- **SUPPLIED INFORMATION**
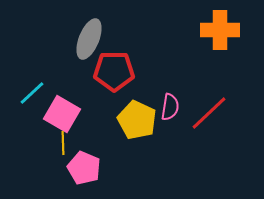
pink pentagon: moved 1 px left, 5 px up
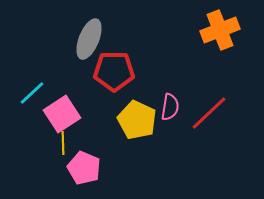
orange cross: rotated 21 degrees counterclockwise
pink square: rotated 27 degrees clockwise
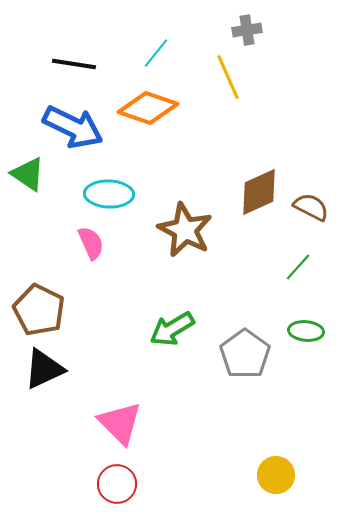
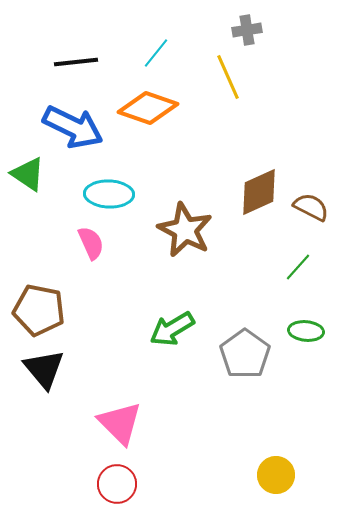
black line: moved 2 px right, 2 px up; rotated 15 degrees counterclockwise
brown pentagon: rotated 15 degrees counterclockwise
black triangle: rotated 45 degrees counterclockwise
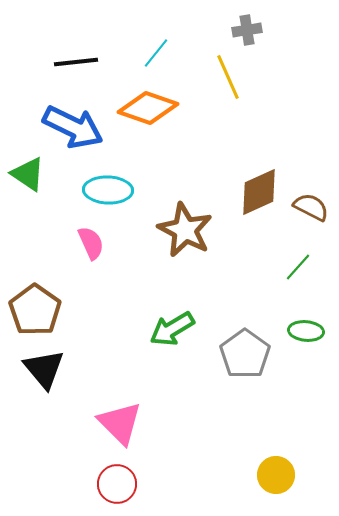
cyan ellipse: moved 1 px left, 4 px up
brown pentagon: moved 4 px left; rotated 24 degrees clockwise
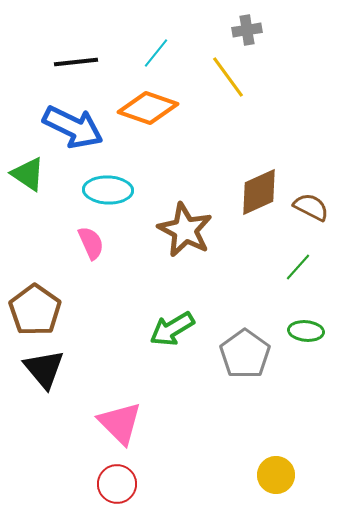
yellow line: rotated 12 degrees counterclockwise
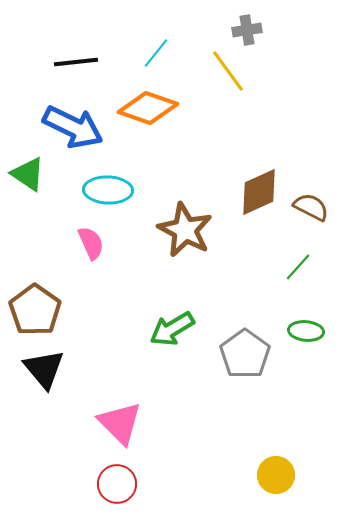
yellow line: moved 6 px up
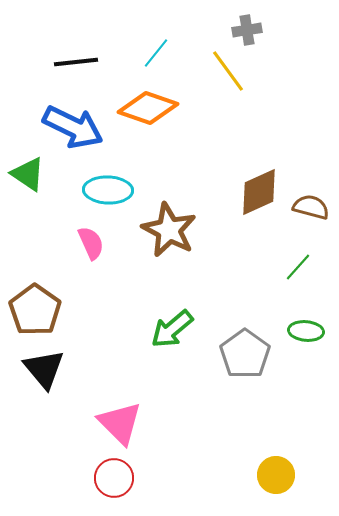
brown semicircle: rotated 12 degrees counterclockwise
brown star: moved 16 px left
green arrow: rotated 9 degrees counterclockwise
red circle: moved 3 px left, 6 px up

- **PROBLEM TO WORK ON**
Copy every line of text in the records above word for word, and leave the pictures out of your answer.

- **SOLUTION TO THIS TASK**
pink pentagon: moved 1 px left, 5 px up
orange cross: rotated 21 degrees counterclockwise
pink square: rotated 27 degrees clockwise
black line: moved 2 px right, 2 px up; rotated 15 degrees counterclockwise
brown pentagon: rotated 15 degrees counterclockwise
black triangle: rotated 45 degrees counterclockwise
cyan ellipse: moved 1 px left, 4 px up
brown pentagon: moved 4 px left; rotated 24 degrees clockwise
yellow line: rotated 12 degrees counterclockwise
yellow line: moved 6 px up
brown semicircle: rotated 12 degrees counterclockwise
brown star: moved 16 px left
green arrow: rotated 9 degrees counterclockwise
red circle: moved 3 px left, 6 px up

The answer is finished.